* **Raw data**
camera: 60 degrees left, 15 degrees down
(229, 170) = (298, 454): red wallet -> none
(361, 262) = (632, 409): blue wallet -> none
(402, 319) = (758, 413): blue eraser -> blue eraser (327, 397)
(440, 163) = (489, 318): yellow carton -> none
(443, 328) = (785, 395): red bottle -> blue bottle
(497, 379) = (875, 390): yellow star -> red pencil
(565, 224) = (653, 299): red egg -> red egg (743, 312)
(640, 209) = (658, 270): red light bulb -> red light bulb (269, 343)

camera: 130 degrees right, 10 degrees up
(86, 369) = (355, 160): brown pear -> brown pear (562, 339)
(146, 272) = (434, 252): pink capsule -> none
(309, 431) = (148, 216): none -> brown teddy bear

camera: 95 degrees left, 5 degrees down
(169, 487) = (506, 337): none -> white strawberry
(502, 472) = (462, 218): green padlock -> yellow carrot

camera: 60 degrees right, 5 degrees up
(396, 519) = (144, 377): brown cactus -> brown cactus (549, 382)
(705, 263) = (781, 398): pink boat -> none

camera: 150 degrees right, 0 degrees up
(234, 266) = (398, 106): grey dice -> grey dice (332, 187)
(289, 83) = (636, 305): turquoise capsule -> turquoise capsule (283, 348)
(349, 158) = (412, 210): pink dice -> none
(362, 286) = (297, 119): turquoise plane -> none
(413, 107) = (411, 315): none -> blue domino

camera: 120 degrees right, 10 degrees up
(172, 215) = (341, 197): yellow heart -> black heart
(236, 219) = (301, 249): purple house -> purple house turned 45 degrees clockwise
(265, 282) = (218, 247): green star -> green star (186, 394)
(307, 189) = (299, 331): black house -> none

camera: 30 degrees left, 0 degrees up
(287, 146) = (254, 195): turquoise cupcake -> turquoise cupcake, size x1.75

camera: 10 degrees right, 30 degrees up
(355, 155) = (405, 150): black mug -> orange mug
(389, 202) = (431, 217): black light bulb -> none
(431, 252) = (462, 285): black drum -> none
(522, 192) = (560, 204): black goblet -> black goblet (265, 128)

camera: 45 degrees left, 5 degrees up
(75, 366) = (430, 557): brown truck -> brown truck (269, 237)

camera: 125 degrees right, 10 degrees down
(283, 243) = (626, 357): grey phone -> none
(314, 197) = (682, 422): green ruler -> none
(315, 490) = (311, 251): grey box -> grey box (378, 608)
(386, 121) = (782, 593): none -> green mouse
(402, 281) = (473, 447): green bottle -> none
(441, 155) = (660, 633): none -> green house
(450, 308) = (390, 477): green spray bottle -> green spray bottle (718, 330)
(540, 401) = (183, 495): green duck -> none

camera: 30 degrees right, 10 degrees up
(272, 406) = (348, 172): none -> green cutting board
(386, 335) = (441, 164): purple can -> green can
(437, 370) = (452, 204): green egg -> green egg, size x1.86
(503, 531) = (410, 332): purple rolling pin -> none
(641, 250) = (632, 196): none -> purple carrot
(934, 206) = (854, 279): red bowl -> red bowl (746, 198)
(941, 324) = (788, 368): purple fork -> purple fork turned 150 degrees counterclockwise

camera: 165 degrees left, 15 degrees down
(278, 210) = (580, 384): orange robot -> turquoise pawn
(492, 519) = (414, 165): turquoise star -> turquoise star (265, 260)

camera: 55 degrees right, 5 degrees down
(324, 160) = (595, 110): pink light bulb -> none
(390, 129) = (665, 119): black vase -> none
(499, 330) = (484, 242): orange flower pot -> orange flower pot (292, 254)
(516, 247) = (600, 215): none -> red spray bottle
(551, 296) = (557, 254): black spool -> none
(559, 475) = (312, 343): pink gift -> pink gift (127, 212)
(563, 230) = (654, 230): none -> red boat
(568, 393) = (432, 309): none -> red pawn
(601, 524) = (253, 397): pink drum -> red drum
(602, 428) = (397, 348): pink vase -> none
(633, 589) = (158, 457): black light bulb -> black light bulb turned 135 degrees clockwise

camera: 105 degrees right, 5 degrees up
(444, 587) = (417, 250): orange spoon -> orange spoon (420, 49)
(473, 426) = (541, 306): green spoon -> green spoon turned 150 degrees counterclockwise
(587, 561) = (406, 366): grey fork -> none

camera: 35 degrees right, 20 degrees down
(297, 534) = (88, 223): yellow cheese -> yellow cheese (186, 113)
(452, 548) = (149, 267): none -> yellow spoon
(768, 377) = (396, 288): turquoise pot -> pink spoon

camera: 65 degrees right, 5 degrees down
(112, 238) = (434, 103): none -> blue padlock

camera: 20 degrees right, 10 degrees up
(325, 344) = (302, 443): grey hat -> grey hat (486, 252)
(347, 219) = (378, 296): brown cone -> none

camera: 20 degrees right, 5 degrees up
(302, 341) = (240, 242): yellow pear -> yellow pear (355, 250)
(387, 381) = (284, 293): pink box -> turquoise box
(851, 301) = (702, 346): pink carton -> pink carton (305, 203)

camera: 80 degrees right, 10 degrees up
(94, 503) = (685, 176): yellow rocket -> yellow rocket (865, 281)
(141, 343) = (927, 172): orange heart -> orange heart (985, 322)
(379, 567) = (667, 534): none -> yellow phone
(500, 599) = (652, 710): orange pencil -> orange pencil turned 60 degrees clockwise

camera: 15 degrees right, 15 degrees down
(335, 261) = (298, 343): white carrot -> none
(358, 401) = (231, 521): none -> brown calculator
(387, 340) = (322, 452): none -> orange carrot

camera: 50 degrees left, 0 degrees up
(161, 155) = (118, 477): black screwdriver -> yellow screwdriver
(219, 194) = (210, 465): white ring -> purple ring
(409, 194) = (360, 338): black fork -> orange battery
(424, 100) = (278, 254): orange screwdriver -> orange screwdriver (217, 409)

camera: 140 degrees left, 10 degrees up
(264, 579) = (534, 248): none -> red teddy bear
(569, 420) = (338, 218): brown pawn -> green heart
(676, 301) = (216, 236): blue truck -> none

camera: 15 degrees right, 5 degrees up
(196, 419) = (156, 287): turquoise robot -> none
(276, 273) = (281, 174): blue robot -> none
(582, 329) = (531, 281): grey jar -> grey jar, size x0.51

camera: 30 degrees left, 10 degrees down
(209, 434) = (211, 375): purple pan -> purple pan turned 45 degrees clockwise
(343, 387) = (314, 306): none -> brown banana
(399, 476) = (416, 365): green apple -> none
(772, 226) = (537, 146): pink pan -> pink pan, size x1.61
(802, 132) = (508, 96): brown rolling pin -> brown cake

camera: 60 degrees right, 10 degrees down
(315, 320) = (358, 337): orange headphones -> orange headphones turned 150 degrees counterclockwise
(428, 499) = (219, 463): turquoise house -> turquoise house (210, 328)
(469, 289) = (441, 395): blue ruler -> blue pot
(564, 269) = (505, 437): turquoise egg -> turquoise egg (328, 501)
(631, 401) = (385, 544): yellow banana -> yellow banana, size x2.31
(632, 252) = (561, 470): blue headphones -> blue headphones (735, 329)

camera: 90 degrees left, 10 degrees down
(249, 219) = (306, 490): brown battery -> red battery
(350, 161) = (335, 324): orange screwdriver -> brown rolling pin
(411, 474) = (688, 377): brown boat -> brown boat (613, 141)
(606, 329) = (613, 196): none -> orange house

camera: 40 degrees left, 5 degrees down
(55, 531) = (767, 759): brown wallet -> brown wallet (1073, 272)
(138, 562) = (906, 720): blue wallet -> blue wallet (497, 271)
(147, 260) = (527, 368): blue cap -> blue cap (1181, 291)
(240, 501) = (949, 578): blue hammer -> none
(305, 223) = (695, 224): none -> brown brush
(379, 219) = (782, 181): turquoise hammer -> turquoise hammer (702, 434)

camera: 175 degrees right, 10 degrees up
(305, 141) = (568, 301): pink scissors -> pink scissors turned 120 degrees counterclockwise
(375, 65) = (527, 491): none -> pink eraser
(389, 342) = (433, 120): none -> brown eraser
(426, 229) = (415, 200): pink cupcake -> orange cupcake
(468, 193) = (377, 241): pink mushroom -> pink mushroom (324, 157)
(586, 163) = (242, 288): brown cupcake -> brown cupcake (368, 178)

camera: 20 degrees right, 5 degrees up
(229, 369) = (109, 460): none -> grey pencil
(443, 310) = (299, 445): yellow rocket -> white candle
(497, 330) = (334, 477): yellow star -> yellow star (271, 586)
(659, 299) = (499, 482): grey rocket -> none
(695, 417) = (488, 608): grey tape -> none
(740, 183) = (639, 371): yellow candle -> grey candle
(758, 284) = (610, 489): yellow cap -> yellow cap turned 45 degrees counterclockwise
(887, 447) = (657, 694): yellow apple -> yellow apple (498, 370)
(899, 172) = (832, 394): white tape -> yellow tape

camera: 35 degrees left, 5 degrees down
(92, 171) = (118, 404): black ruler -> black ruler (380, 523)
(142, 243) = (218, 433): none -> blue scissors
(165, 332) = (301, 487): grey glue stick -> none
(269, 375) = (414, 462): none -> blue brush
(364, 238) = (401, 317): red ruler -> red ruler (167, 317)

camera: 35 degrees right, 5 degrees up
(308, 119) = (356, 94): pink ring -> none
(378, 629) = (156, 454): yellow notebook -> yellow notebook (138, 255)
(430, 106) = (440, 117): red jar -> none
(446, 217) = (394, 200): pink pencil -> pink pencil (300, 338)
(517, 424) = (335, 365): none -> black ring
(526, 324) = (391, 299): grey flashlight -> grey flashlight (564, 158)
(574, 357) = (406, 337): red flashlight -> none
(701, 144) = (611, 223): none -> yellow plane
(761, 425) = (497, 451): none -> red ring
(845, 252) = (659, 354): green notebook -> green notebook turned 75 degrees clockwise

* **Task to carry out**
Beginning at the first line of the records, give again each line exactly as written, ending with the line that contains "(386, 121) = (782, 593): none -> green mouse".

* **Answer to the exercise**
camera: 60 degrees left, 15 degrees down
(229, 170) = (298, 454): red wallet -> none
(361, 262) = (632, 409): blue wallet -> none
(402, 319) = (758, 413): blue eraser -> blue eraser (327, 397)
(440, 163) = (489, 318): yellow carton -> none
(443, 328) = (785, 395): red bottle -> blue bottle
(497, 379) = (875, 390): yellow star -> red pencil
(565, 224) = (653, 299): red egg -> red egg (743, 312)
(640, 209) = (658, 270): red light bulb -> red light bulb (269, 343)

camera: 130 degrees right, 10 degrees up
(86, 369) = (355, 160): brown pear -> brown pear (562, 339)
(146, 272) = (434, 252): pink capsule -> none
(309, 431) = (148, 216): none -> brown teddy bear

camera: 95 degrees left, 5 degrees down
(169, 487) = (506, 337): none -> white strawberry
(502, 472) = (462, 218): green padlock -> yellow carrot

camera: 60 degrees right, 5 degrees up
(396, 519) = (144, 377): brown cactus -> brown cactus (549, 382)
(705, 263) = (781, 398): pink boat -> none

camera: 150 degrees right, 0 degrees up
(234, 266) = (398, 106): grey dice -> grey dice (332, 187)
(289, 83) = (636, 305): turquoise capsule -> turquoise capsule (283, 348)
(349, 158) = (412, 210): pink dice -> none
(362, 286) = (297, 119): turquoise plane -> none
(413, 107) = (411, 315): none -> blue domino

camera: 120 degrees right, 10 degrees up
(172, 215) = (341, 197): yellow heart -> black heart
(236, 219) = (301, 249): purple house -> purple house turned 45 degrees clockwise
(265, 282) = (218, 247): green star -> green star (186, 394)
(307, 189) = (299, 331): black house -> none

camera: 30 degrees left, 0 degrees up
(287, 146) = (254, 195): turquoise cupcake -> turquoise cupcake, size x1.75

camera: 10 degrees right, 30 degrees up
(355, 155) = (405, 150): black mug -> orange mug
(389, 202) = (431, 217): black light bulb -> none
(431, 252) = (462, 285): black drum -> none
(522, 192) = (560, 204): black goblet -> black goblet (265, 128)

camera: 45 degrees left, 5 degrees up
(75, 366) = (430, 557): brown truck -> brown truck (269, 237)

camera: 125 degrees right, 10 degrees down
(283, 243) = (626, 357): grey phone -> none
(314, 197) = (682, 422): green ruler -> none
(315, 490) = (311, 251): grey box -> grey box (378, 608)
(386, 121) = (782, 593): none -> green mouse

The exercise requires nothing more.